§ **WHAT YOU ARE ASKED TO DO**:
Could you copy each line of the entries that contains "marker"?

§ **TASK INPUT**:

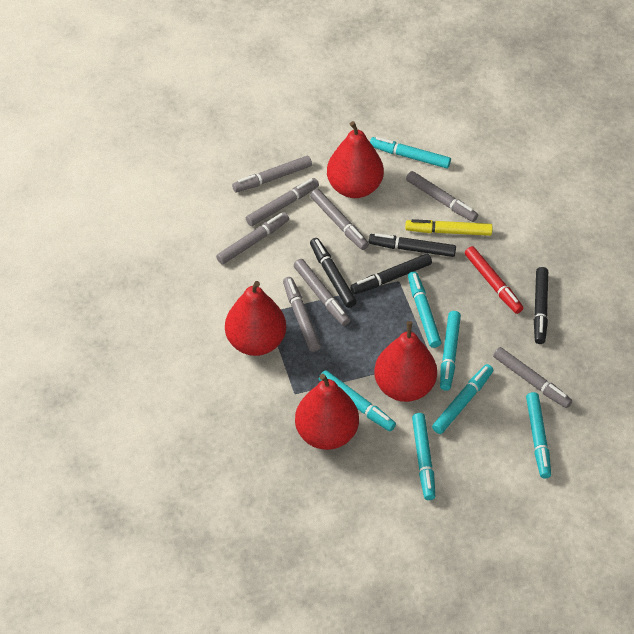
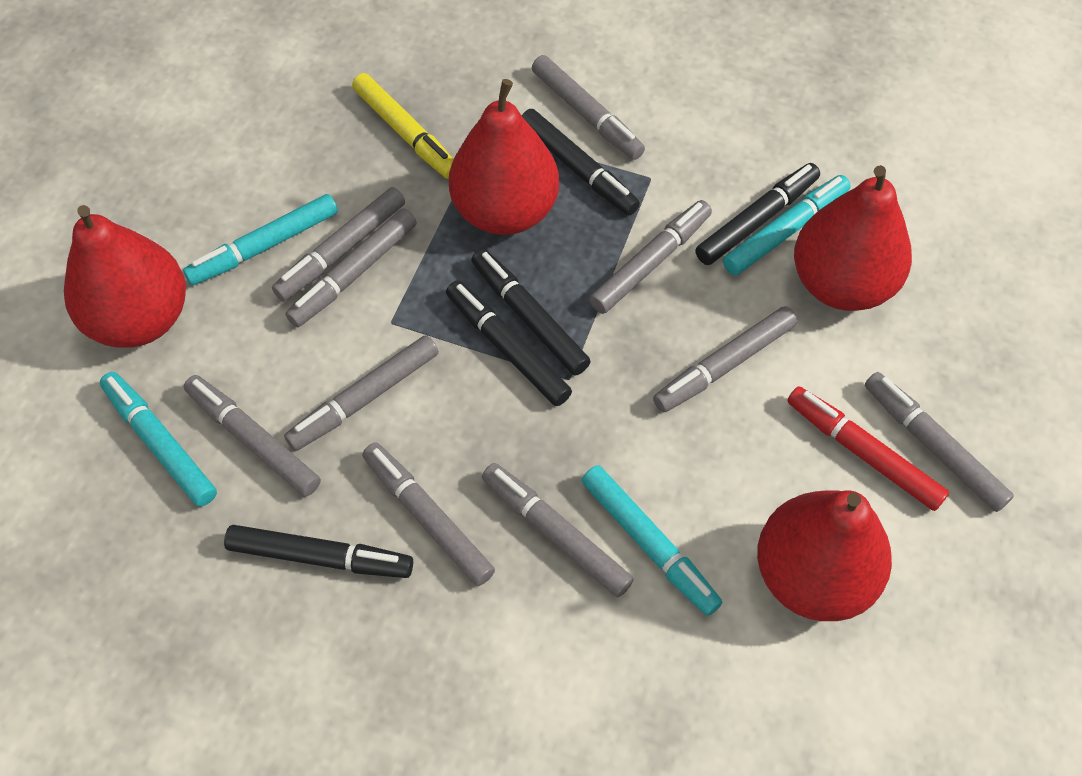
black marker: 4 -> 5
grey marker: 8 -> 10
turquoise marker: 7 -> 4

* * *

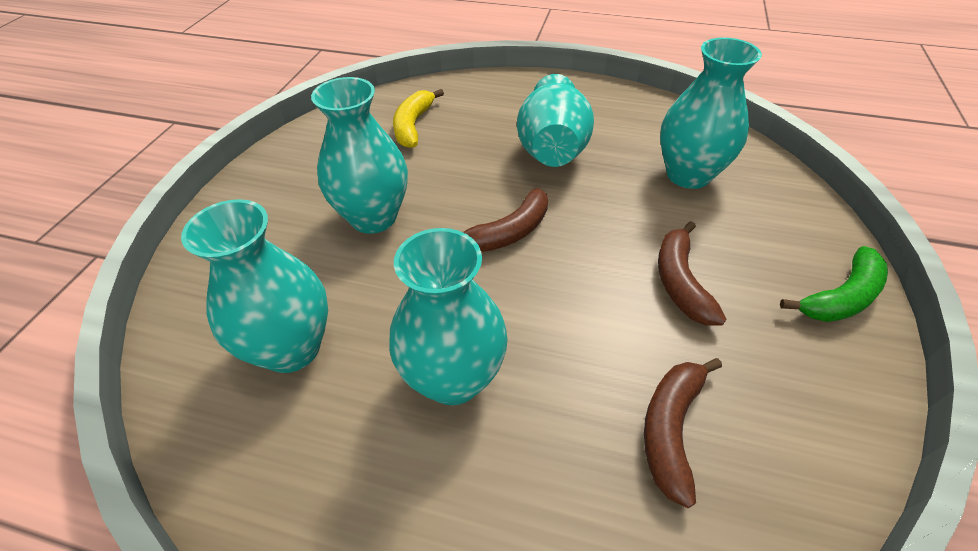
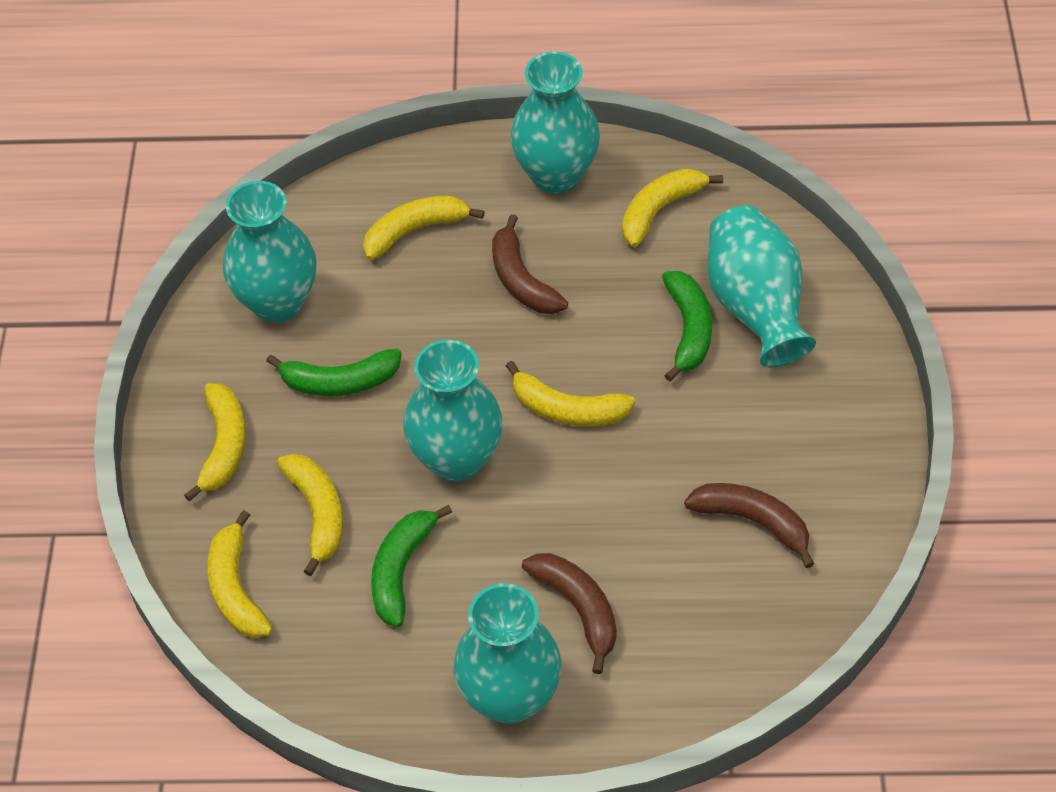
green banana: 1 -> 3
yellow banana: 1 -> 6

§ **REPLY TO THE TASK**:
black marker: 4 -> 5
grey marker: 8 -> 10
turquoise marker: 7 -> 4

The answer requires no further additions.